___ RECORDS SHOWN

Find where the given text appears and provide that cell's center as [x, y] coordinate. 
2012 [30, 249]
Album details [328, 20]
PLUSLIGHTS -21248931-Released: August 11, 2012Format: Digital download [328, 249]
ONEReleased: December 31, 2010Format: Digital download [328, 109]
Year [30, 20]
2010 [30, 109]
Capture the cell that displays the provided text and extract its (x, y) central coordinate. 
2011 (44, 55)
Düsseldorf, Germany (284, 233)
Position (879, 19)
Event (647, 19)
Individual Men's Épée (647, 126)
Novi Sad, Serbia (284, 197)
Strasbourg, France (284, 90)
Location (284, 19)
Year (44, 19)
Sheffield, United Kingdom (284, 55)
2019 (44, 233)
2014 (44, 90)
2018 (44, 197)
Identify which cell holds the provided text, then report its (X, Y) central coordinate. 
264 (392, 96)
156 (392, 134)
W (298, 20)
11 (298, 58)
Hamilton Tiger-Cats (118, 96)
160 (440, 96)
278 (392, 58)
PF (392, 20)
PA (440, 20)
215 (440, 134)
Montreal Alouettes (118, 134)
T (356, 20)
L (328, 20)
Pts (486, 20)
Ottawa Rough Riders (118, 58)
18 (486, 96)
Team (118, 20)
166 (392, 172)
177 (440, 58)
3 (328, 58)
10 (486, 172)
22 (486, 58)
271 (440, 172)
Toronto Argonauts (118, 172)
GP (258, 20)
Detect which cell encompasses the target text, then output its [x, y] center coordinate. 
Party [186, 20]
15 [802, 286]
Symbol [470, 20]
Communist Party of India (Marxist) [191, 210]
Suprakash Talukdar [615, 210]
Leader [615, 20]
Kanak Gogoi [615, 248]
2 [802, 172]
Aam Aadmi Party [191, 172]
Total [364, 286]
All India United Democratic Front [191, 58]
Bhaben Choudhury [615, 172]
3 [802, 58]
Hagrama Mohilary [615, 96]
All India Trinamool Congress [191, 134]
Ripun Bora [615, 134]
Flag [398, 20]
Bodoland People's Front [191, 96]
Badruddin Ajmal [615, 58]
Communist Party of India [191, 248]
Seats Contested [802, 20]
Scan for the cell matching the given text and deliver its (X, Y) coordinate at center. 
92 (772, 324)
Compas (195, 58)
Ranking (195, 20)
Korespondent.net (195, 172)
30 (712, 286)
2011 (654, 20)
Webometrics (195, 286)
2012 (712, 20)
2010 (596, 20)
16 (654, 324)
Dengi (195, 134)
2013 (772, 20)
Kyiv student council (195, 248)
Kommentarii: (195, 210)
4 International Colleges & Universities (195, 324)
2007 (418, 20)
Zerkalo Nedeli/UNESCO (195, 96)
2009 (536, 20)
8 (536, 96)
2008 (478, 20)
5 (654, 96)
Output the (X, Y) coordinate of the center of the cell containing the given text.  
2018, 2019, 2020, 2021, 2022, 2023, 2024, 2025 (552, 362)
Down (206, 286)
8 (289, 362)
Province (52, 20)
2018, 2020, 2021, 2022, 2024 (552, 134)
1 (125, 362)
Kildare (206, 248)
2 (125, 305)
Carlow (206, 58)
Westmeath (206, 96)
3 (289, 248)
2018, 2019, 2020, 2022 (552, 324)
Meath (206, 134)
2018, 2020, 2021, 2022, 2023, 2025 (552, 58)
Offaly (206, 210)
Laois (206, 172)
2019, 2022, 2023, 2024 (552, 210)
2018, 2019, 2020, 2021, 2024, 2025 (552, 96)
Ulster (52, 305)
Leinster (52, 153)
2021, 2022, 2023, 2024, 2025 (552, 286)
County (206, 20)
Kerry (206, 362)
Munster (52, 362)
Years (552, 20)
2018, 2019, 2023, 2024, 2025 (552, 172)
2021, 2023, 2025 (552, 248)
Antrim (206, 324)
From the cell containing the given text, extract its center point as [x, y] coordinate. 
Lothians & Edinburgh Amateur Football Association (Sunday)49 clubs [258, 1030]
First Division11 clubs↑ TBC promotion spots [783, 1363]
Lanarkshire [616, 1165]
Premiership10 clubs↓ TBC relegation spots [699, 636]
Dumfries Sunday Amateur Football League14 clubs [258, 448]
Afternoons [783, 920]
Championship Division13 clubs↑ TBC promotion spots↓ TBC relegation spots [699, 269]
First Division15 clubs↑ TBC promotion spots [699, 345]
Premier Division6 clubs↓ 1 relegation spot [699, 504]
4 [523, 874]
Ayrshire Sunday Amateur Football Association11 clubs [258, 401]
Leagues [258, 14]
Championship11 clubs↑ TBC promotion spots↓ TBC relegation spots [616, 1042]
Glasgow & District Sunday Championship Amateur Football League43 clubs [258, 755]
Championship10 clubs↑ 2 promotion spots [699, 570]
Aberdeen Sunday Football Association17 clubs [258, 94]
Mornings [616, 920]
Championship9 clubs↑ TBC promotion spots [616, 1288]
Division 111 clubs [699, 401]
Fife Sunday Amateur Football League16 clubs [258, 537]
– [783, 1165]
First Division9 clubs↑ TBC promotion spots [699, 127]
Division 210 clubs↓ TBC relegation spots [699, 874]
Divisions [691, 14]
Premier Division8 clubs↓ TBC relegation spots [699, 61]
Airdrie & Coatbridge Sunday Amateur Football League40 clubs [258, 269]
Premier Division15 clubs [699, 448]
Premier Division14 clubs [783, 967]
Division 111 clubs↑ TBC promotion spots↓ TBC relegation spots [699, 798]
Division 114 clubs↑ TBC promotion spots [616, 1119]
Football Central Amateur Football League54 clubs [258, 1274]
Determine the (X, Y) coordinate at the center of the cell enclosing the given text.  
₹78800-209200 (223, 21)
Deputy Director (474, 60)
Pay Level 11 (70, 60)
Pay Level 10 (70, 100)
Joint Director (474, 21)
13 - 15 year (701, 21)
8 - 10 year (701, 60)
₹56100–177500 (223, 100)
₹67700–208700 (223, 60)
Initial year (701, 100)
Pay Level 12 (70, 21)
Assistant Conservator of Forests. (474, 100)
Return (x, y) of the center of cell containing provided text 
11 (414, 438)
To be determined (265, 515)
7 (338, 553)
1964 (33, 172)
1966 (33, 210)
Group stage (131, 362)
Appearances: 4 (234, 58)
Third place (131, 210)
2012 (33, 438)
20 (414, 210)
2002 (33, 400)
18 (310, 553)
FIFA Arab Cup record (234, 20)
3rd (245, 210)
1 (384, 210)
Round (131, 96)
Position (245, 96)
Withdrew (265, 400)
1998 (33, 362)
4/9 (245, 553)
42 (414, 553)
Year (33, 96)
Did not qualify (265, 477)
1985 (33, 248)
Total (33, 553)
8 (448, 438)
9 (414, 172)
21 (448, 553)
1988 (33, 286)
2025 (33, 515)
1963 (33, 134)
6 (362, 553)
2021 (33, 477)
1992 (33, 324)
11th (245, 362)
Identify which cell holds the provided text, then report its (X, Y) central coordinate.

______

◆ **TASK GOAL**
Format every line of the material above as a JSON list of strings, one string per line, leaving out blank lines.

◆ **COMPLETED EXERCISE**
[
  "Find where the given text appears and provide that cell's center as [x, y] coordinate. ",
  "2012 [30, 249]",
  "Album details [328, 20]",
  "PLUSLIGHTS -21248931-Released: August 11, 2012Format: Digital download [328, 249]",
  "ONEReleased: December 31, 2010Format: Digital download [328, 109]",
  "Year [30, 20]",
  "2010 [30, 109]",
  "Capture the cell that displays the provided text and extract its (x, y) central coordinate. ",
  "2011 (44, 55)",
  "Düsseldorf, Germany (284, 233)",
  "Position (879, 19)",
  "Event (647, 19)",
  "Individual Men's Épée (647, 126)",
  "Novi Sad, Serbia (284, 197)",
  "Strasbourg, France (284, 90)",
  "Location (284, 19)",
  "Year (44, 19)",
  "Sheffield, United Kingdom (284, 55)",
  "2019 (44, 233)",
  "2014 (44, 90)",
  "2018 (44, 197)",
  "Identify which cell holds the provided text, then report its (X, Y) central coordinate. ",
  "264 (392, 96)",
  "156 (392, 134)",
  "W (298, 20)",
  "11 (298, 58)",
  "Hamilton Tiger-Cats (118, 96)",
  "160 (440, 96)",
  "278 (392, 58)",
  "PF (392, 20)",
  "PA (440, 20)",
  "215 (440, 134)",
  "Montreal Alouettes (118, 134)",
  "T (356, 20)",
  "L (328, 20)",
  "Pts (486, 20)",
  "Ottawa Rough Riders (118, 58)",
  "18 (486, 96)",
  "Team (118, 20)",
  "166 (392, 172)",
  "177 (440, 58)",
  "3 (328, 58)",
  "10 (486, 172)",
  "22 (486, 58)",
  "271 (440, 172)",
  "Toronto Argonauts (118, 172)",
  "GP (258, 20)",
  "Detect which cell encompasses the target text, then output its [x, y] center coordinate. ",
  "Party [186, 20]",
  "15 [802, 286]",
  "Symbol [470, 20]",
  "Communist Party of India (Marxist) [191, 210]",
  "Suprakash Talukdar [615, 210]",
  "Leader [615, 20]",
  "Kanak Gogoi [615, 248]",
  "2 [802, 172]",
  "Aam Aadmi Party [191, 172]",
  "Total [364, 286]",
  "All India United Democratic Front [191, 58]",
  "Bhaben Choudhury [615, 172]",
  "3 [802, 58]",
  "Hagrama Mohilary [615, 96]",
  "All India Trinamool Congress [191, 134]",
  "Ripun Bora [615, 134]",
  "Flag [398, 20]",
  "Bodoland People's Front [191, 96]",
  "Badruddin Ajmal [615, 58]",
  "Communist Party of India [191, 248]",
  "Seats Contested [802, 20]",
  "Scan for the cell matching the given text and deliver its (X, Y) coordinate at center. ",
  "92 (772, 324)",
  "Compas (195, 58)",
  "Ranking (195, 20)",
  "Korespondent.net (195, 172)",
  "30 (712, 286)",
  "2011 (654, 20)",
  "Webometrics (195, 286)",
  "2012 (712, 20)",
  "2010 (596, 20)",
  "16 (654, 324)",
  "Dengi (195, 134)",
  "2013 (772, 20)",
  "Kyiv student council (195, 248)",
  "Kommentarii: (195, 210)",
  "4 International Colleges & Universities (195, 324)",
  "2007 (418, 20)",
  "Zerkalo Nedeli/UNESCO (195, 96)",
  "2009 (536, 20)",
  "8 (536, 96)",
  "2008 (478, 20)",
  "5 (654, 96)",
  "Output the (X, Y) coordinate of the center of the cell containing the given text.  ",
  "2018, 2019, 2020, 2021, 2022, 2023, 2024, 2025 (552, 362)",
  "Down (206, 286)",
  "8 (289, 362)",
  "Province (52, 20)",
  "2018, 2020, 2021, 2022, 2024 (552, 134)",
  "1 (125, 362)",
  "Kildare (206, 248)",
  "2 (125, 305)",
  "Carlow (206, 58)",
  "Westmeath (206, 96)",
  "3 (289, 248)",
  "2018, 2019, 2020, 2022 (552, 324)",
  "Meath (206, 134)",
  "2018, 2020, 2021, 2022, 2023, 2025 (552, 58)",
  "Offaly (206, 210)",
  "Laois (206, 172)",
  "2019, 2022, 2023, 2024 (552, 210)",
  "2018, 2019, 2020, 2021, 2024, 2025 (552, 96)",
  "Ulster (52, 305)",
  "Leinster (52, 153)",
  "2021, 2022, 2023, 2024, 2025 (552, 286)",
  "County (206, 20)",
  "Kerry (206, 362)",
  "Munster (52, 362)",
  "Years (552, 20)",
  "2018, 2019, 2023, 2024, 2025 (552, 172)",
  "2021, 2023, 2025 (552, 248)",
  "Antrim (206, 324)",
  "From the cell containing the given text, extract its center point as [x, y] coordinate. ",
  "Lothians & Edinburgh Amateur Football Association (Sunday)49 clubs [258, 1030]",
  "First Division11 clubs↑ TBC promotion spots [783, 1363]",
  "Lanarkshire [616, 1165]",
  "Premiership10 clubs↓ TBC relegation spots [699, 636]",
  "Dumfries Sunday Amateur Football League14 clubs [258, 448]",
  "Afternoons [783, 920]",
  "Championship Division13 clubs↑ TBC promotion spots↓ TBC relegation spots [699, 269]",
  "First Division15 clubs↑ TBC promotion spots [699, 345]",
  "Premier Division6 clubs↓ 1 relegation spot [699, 504]",
  "4 [523, 874]",
  "Ayrshire Sunday Amateur Football Association11 clubs [258, 401]",
  "Leagues [258, 14]",
  "Championship11 clubs↑ TBC promotion spots↓ TBC relegation spots [616, 1042]",
  "Glasgow & District Sunday Championship Amateur Football League43 clubs [258, 755]",
  "Championship10 clubs↑ 2 promotion spots [699, 570]",
  "Aberdeen Sunday Football Association17 clubs [258, 94]",
  "Mornings [616, 920]",
  "Championship9 clubs↑ TBC promotion spots [616, 1288]",
  "Division 111 clubs [699, 401]",
  "Fife Sunday Amateur Football League16 clubs [258, 537]",
  "– [783, 1165]",
  "First Division9 clubs↑ TBC promotion spots [699, 127]",
  "Division 210 clubs↓ TBC relegation spots [699, 874]",
  "Divisions [691, 14]",
  "Premier Division8 clubs↓ TBC relegation spots [699, 61]",
  "Airdrie & Coatbridge Sunday Amateur Football League40 clubs [258, 269]",
  "Premier Division15 clubs [699, 448]",
  "Premier Division14 clubs [783, 967]",
  "Division 111 clubs↑ TBC promotion spots↓ TBC relegation spots [699, 798]",
  "Division 114 clubs↑ TBC promotion spots [616, 1119]",
  "Football Central Amateur Football League54 clubs [258, 1274]",
  "Determine the (X, Y) coordinate at the center of the cell enclosing the given text.  ",
  "₹78800-209200 (223, 21)",
  "Deputy Director (474, 60)",
  "Pay Level 11 (70, 60)",
  "Pay Level 10 (70, 100)",
  "Joint Director (474, 21)",
  "13 - 15 year (701, 21)",
  "8 - 10 year (701, 60)",
  "₹56100–177500 (223, 100)",
  "₹67700–208700 (223, 60)",
  "Initial year (701, 100)",
  "Pay Level 12 (70, 21)",
  "Assistant Conservator of Forests. (474, 100)",
  "Return (x, y) of the center of cell containing provided text ",
  "11 (414, 438)",
  "To be determined (265, 515)",
  "7 (338, 553)",
  "1964 (33, 172)",
  "1966 (33, 210)",
  "Group stage (131, 362)",
  "Appearances: 4 (234, 58)",
  "Third place (131, 210)",
  "2012 (33, 438)",
  "20 (414, 210)",
  "2002 (33, 400)",
  "18 (310, 553)",
  "FIFA Arab Cup record (234, 20)",
  "3rd (245, 210)",
  "1 (384, 210)",
  "Round (131, 96)",
  "Position (245, 96)",
  "Withdrew (265, 400)",
  "1998 (33, 362)",
  "4/9 (245, 553)",
  "42 (414, 553)",
  "Year (33, 96)",
  "Did not qualify (265, 477)",
  "1985 (33, 248)",
  "Total (33, 553)",
  "8 (448, 438)",
  "9 (414, 172)",
  "21 (448, 553)",
  "1988 (33, 286)",
  "2025 (33, 515)",
  "1963 (33, 134)",
  "6 (362, 553)",
  "2021 (33, 477)",
  "1992 (33, 324)",
  "11th (245, 362)",
  "Identify which cell holds the provided text, then report its (X, Y) central coordinate."
]